----- SUPPLIED DATA

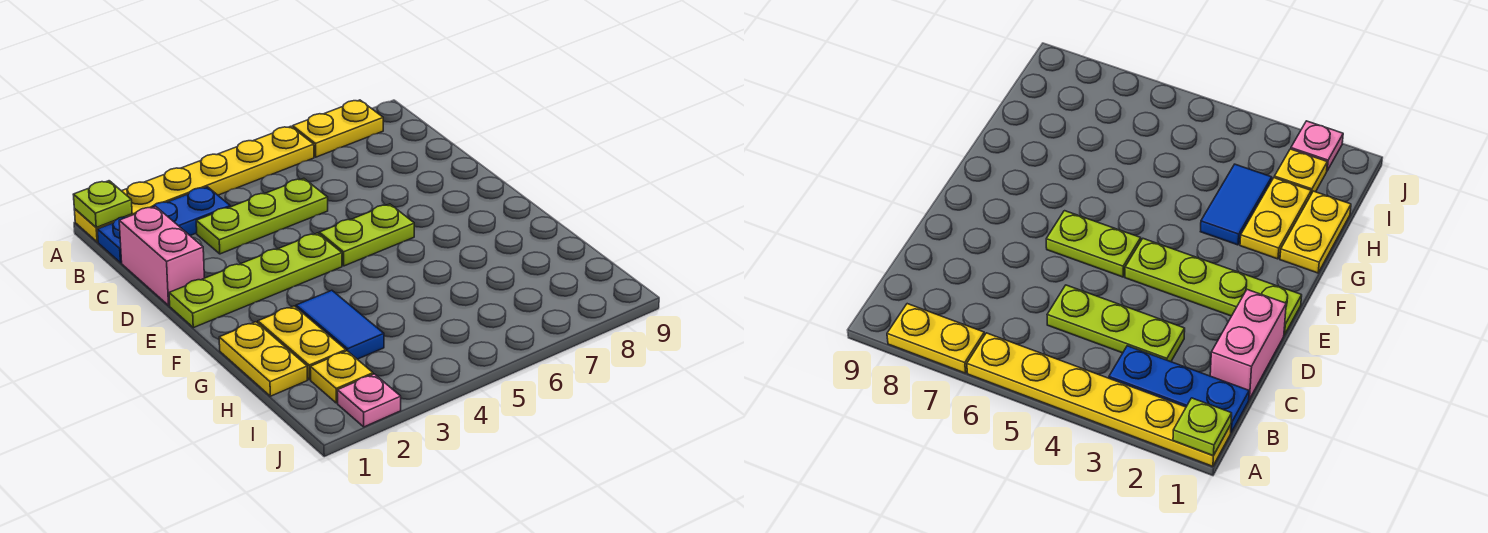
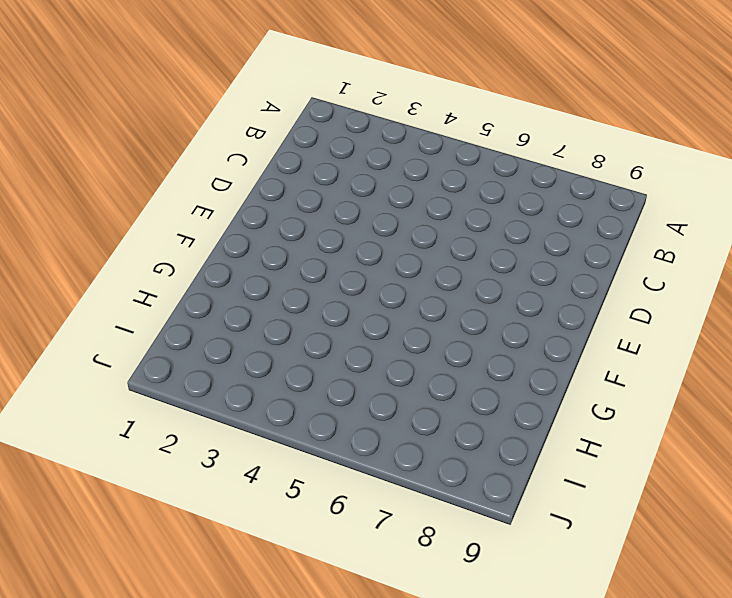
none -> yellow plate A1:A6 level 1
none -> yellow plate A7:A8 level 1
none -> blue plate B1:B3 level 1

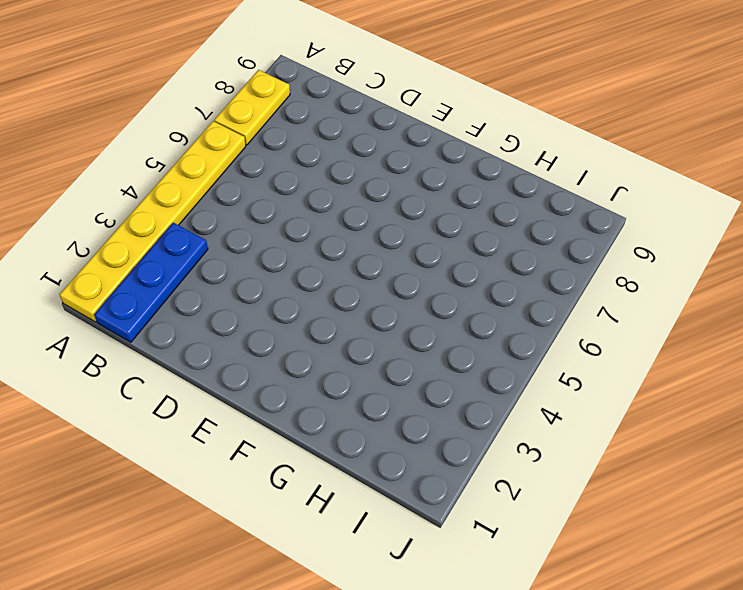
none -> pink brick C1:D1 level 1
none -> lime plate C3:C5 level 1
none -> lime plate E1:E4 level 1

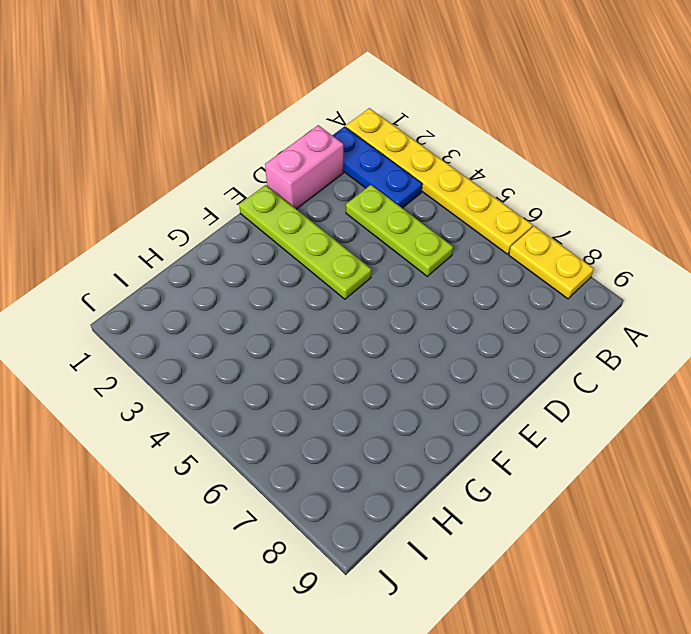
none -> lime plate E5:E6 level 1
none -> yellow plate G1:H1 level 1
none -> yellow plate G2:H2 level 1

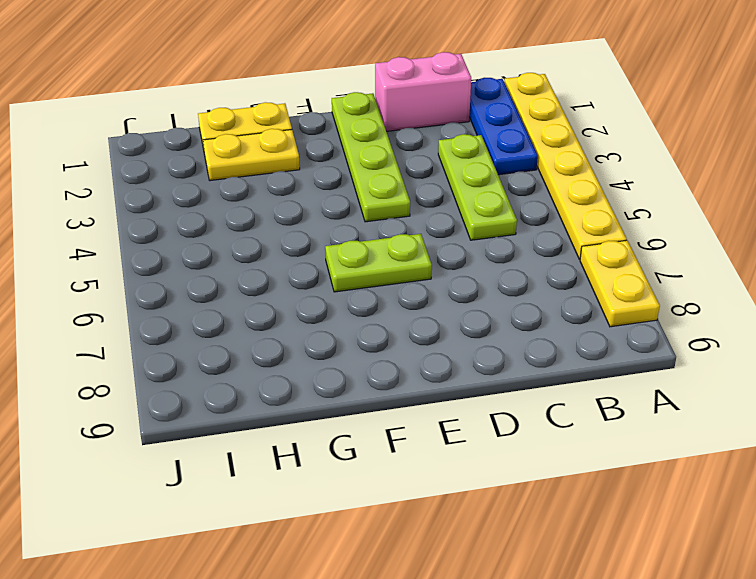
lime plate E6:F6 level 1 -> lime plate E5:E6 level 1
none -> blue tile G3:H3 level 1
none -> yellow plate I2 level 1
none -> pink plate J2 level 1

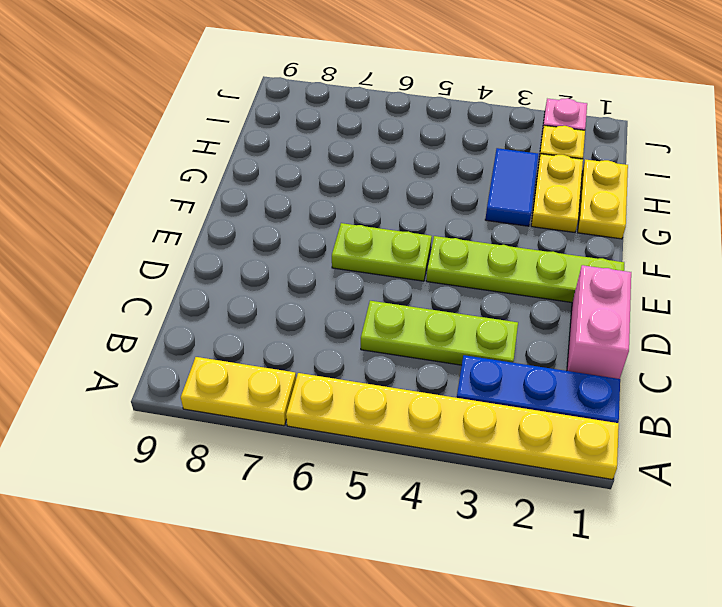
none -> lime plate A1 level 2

----------

> _YOUR INSTRUCTIONS_
Only the lines containing "pink" are needed; copy each of them from the data.

> _RESULT_
none -> pink brick C1:D1 level 1
none -> pink plate J2 level 1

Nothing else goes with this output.